Problem details | The entries below should be quoted exactly, with no pictures carried over.

Source material |
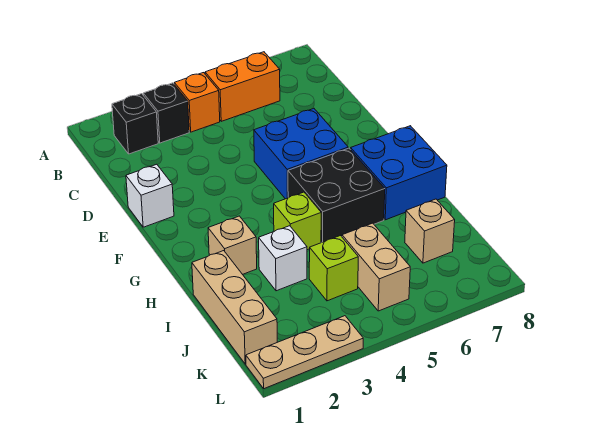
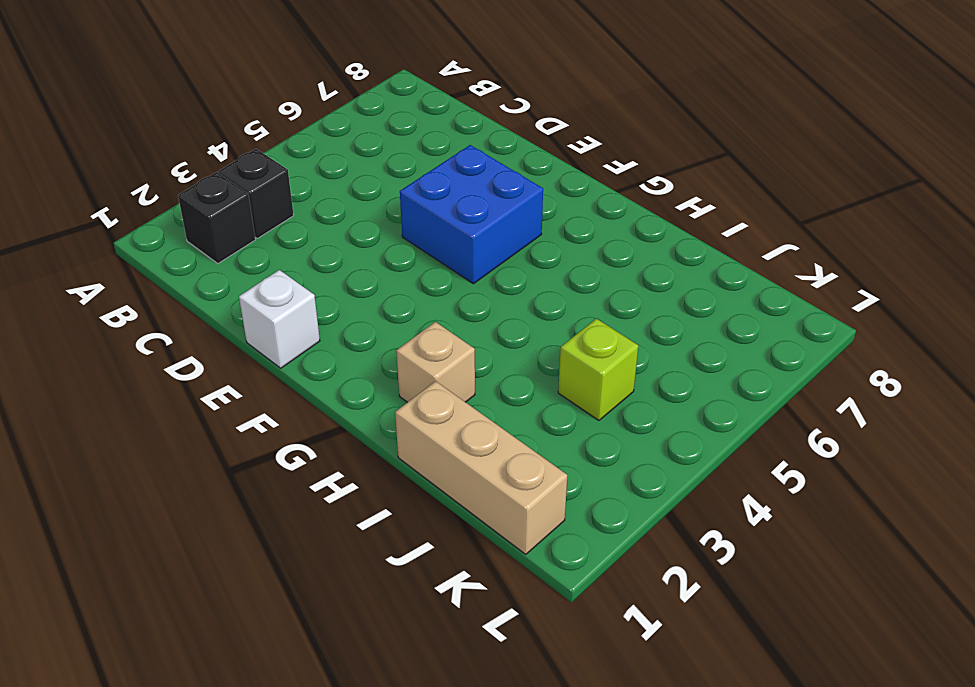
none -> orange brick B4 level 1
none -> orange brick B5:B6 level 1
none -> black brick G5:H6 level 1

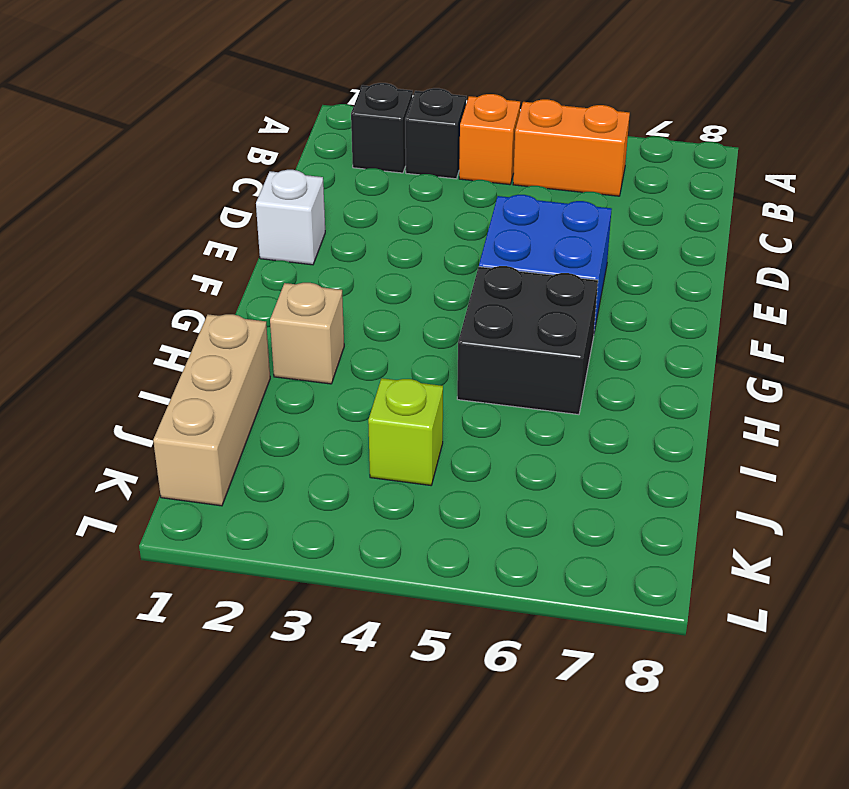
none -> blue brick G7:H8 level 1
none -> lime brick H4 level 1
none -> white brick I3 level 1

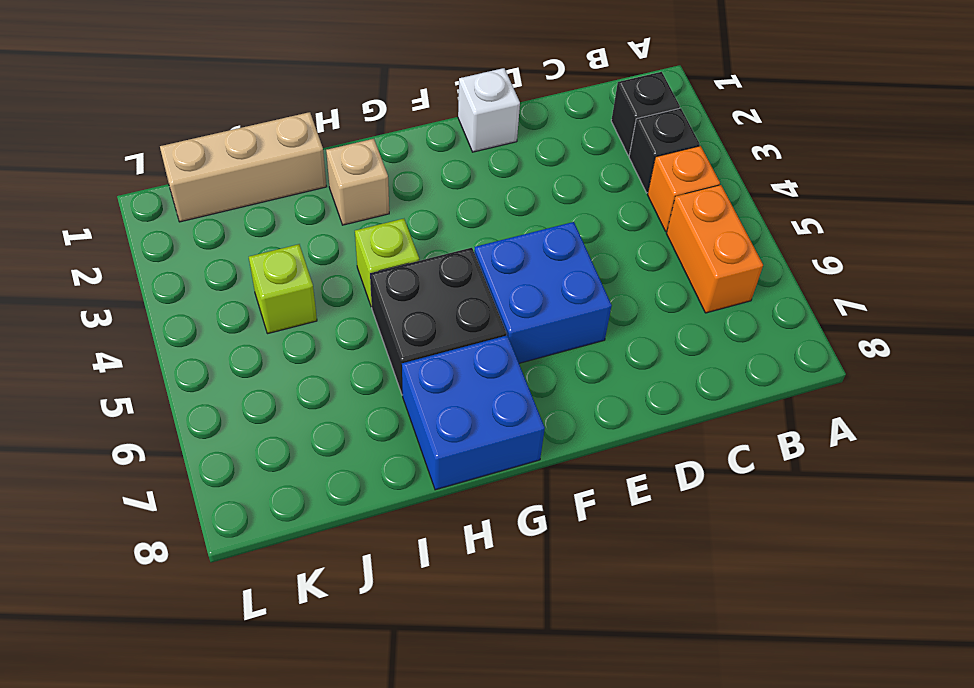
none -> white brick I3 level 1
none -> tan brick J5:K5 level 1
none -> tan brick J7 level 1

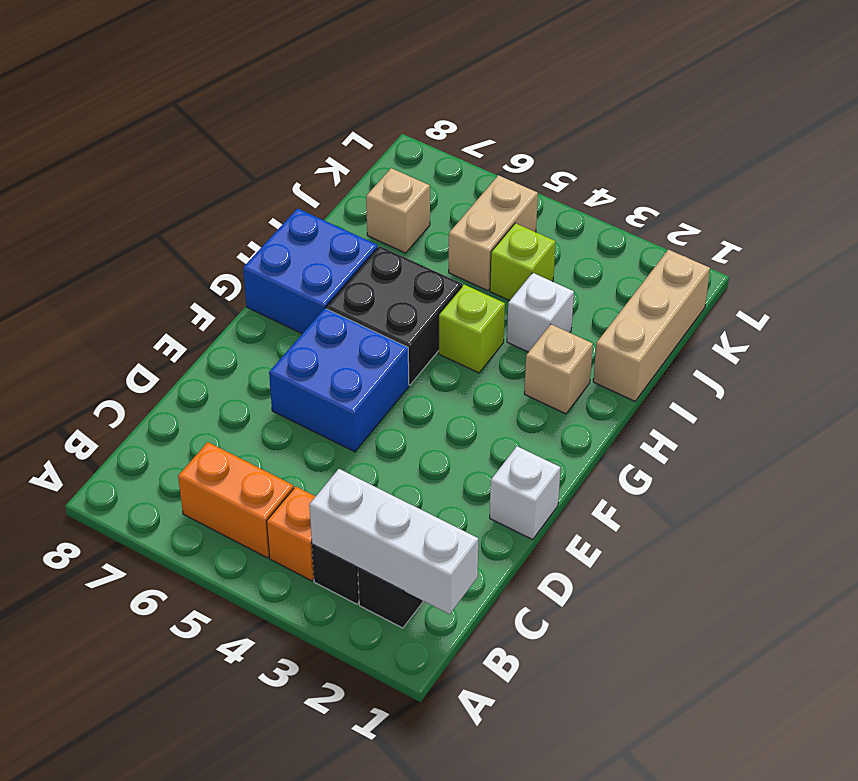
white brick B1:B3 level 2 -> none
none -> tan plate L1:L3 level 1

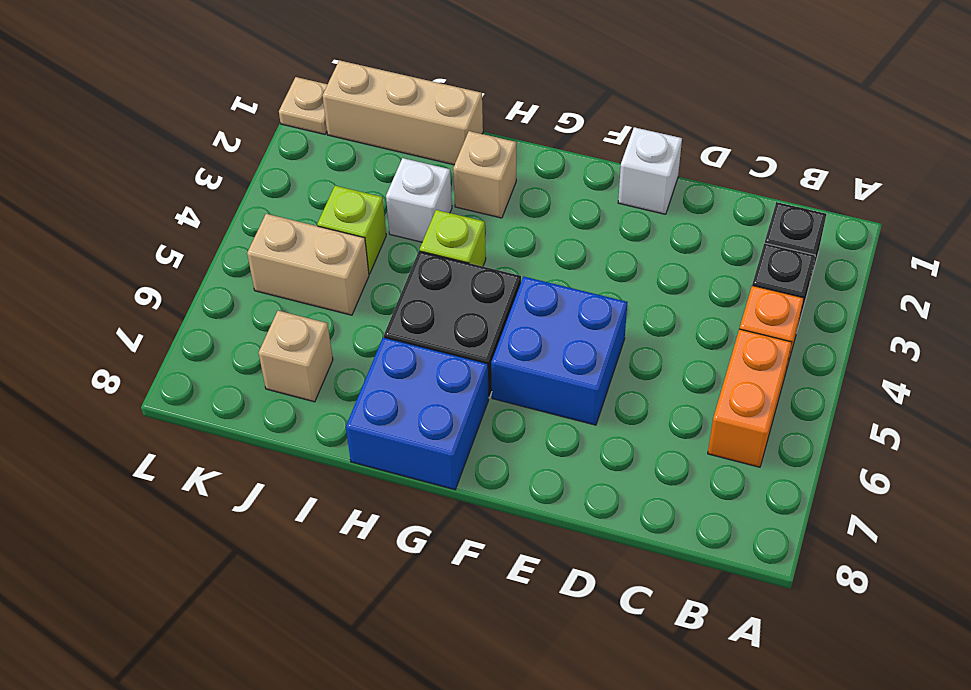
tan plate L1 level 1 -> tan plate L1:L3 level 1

Problem solution |
none -> orange brick B4 level 1
none -> orange brick B5:B6 level 1
none -> black brick G5:H6 level 1

none -> blue brick G7:H8 level 1
none -> lime brick H4 level 1
none -> white brick I3 level 1

none -> white brick I3 level 1
none -> tan brick J5:K5 level 1
none -> tan brick J7 level 1

white brick B1:B3 level 2 -> none
none -> tan plate L1:L3 level 1

tan plate L1 level 1 -> tan plate L1:L3 level 1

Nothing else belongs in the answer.